--- INPUT RECORDS Enclosed Below ---

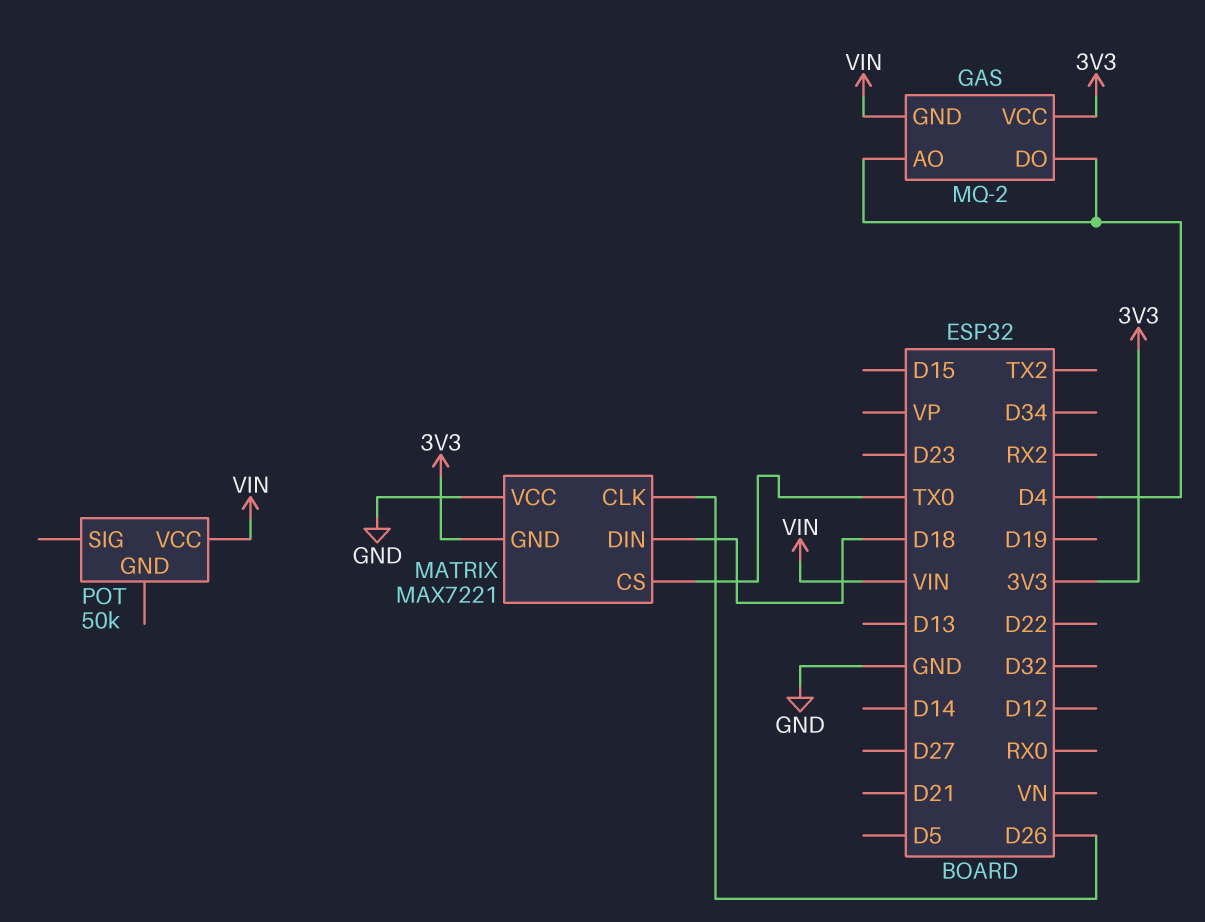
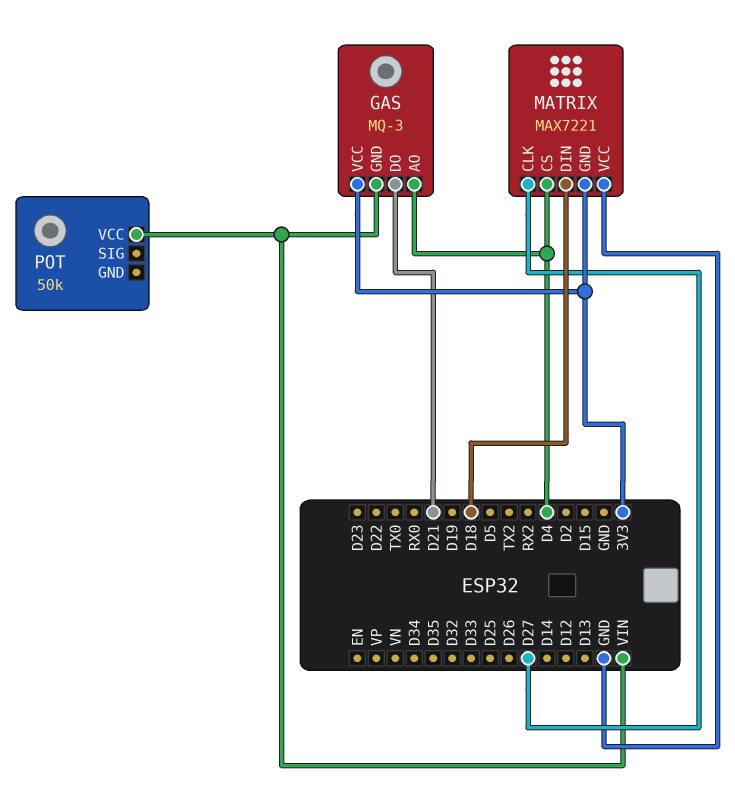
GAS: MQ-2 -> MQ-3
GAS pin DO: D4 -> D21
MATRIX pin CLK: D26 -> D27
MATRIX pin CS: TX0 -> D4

--- End of Enclosed INPUT RECORDS ---
--- INPUT RECORDS Enclosed Below ---

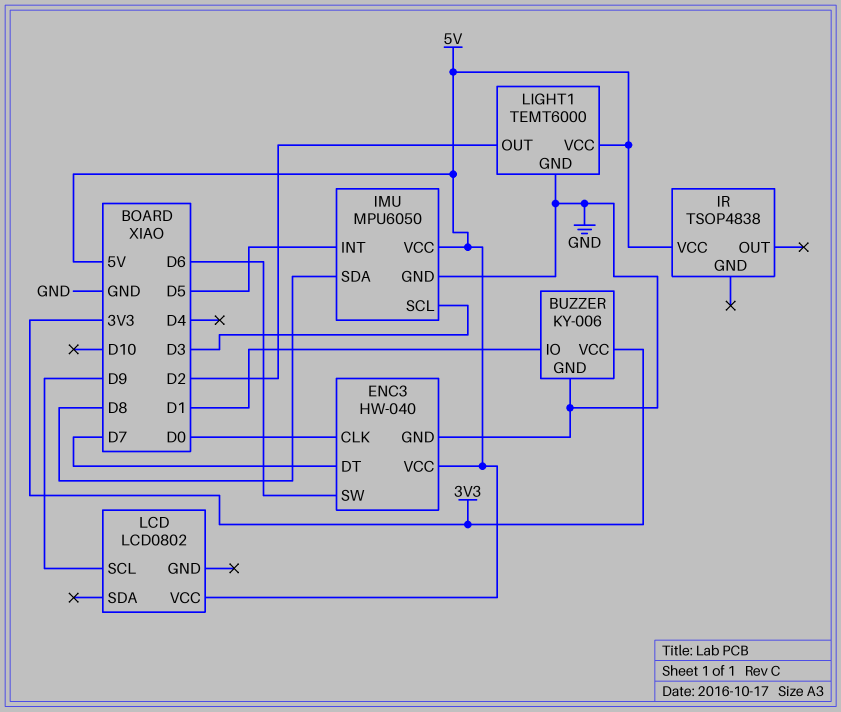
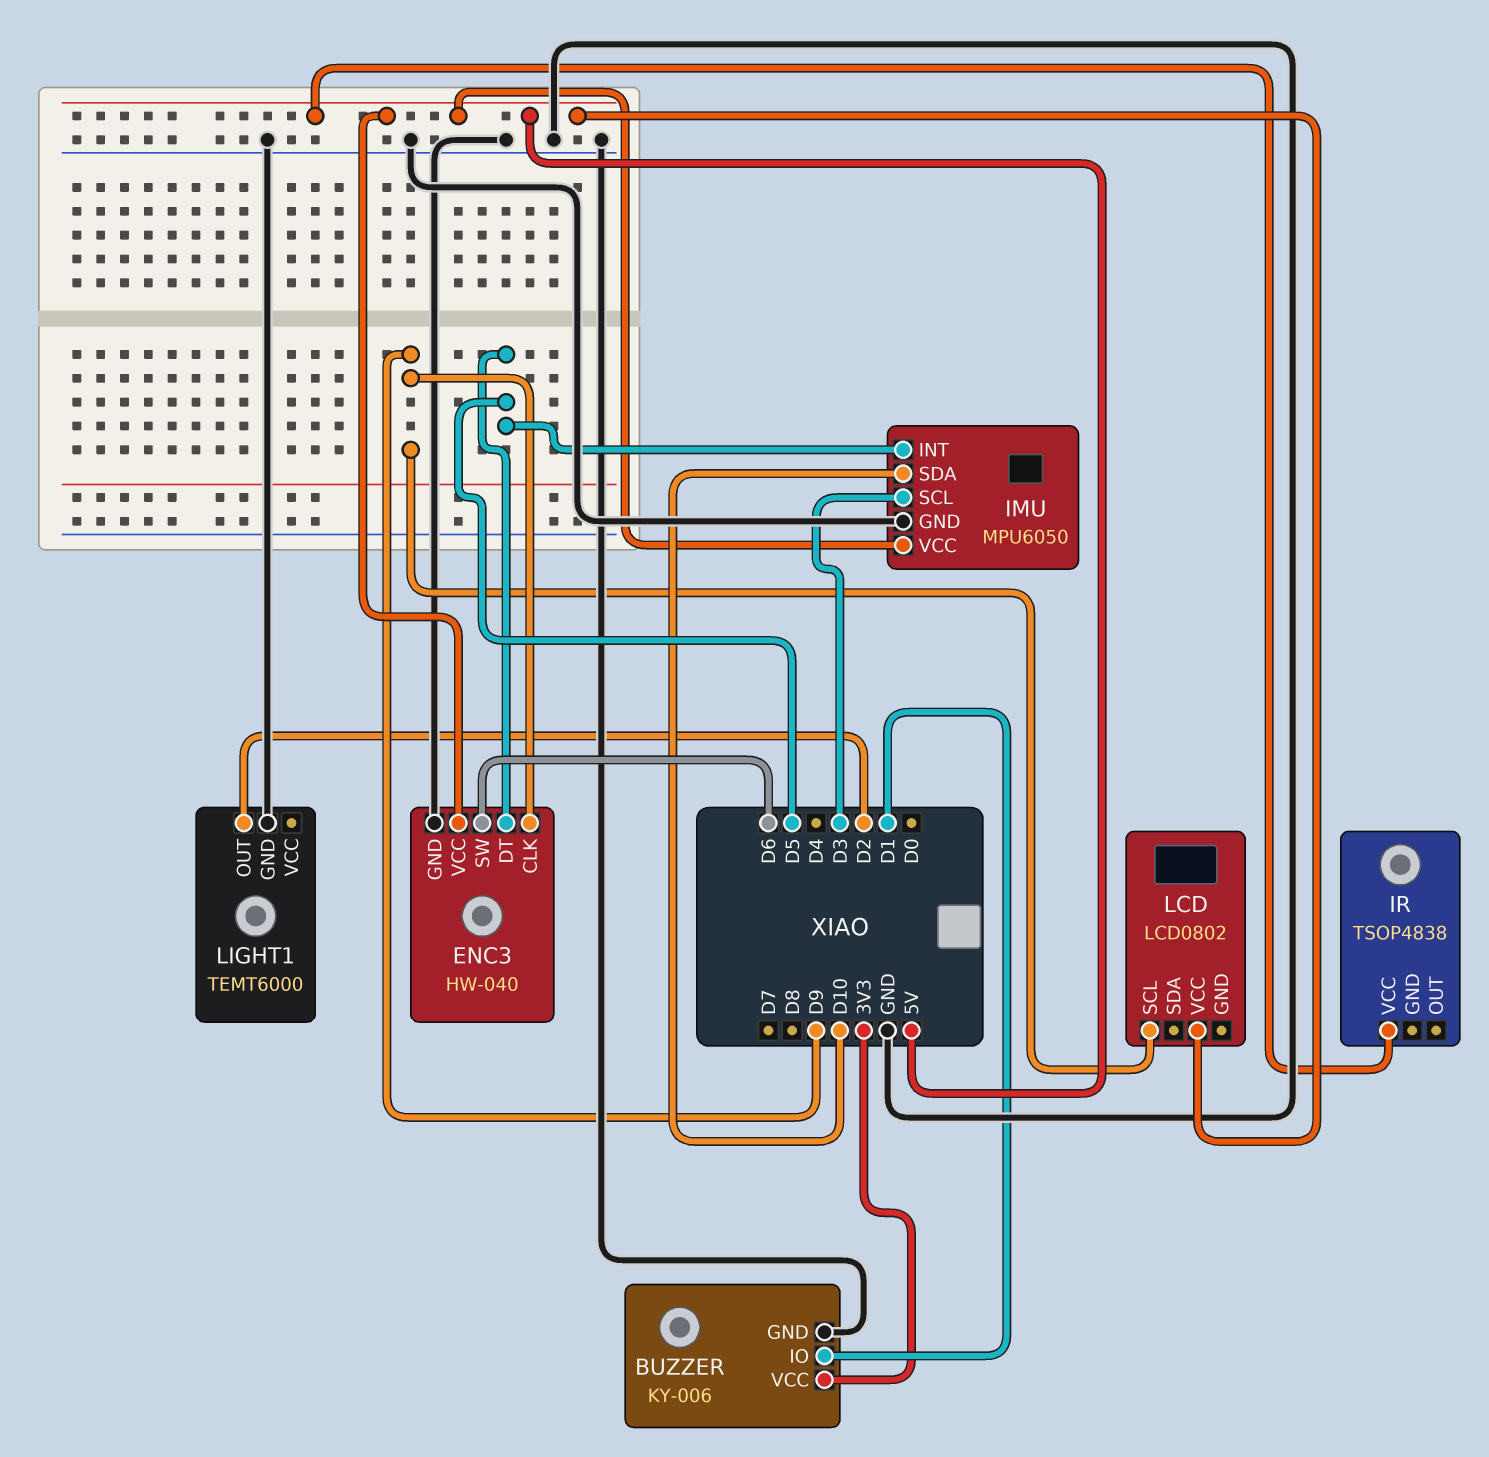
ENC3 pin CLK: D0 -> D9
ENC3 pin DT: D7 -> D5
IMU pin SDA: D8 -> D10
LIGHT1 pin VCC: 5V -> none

--- End of Enclosed INPUT RECORDS ---

▶ WHAT THE TASK REQUIRES:
The output should be exactly the lines above from the line containing "GAS pin DO: D4 -> D21" to the line containing "MATRIX pin CS: TX0 -> D4", inclusive, with no other lines.

▶ ANSWER SECTION:
GAS pin DO: D4 -> D21
MATRIX pin CLK: D26 -> D27
MATRIX pin CS: TX0 -> D4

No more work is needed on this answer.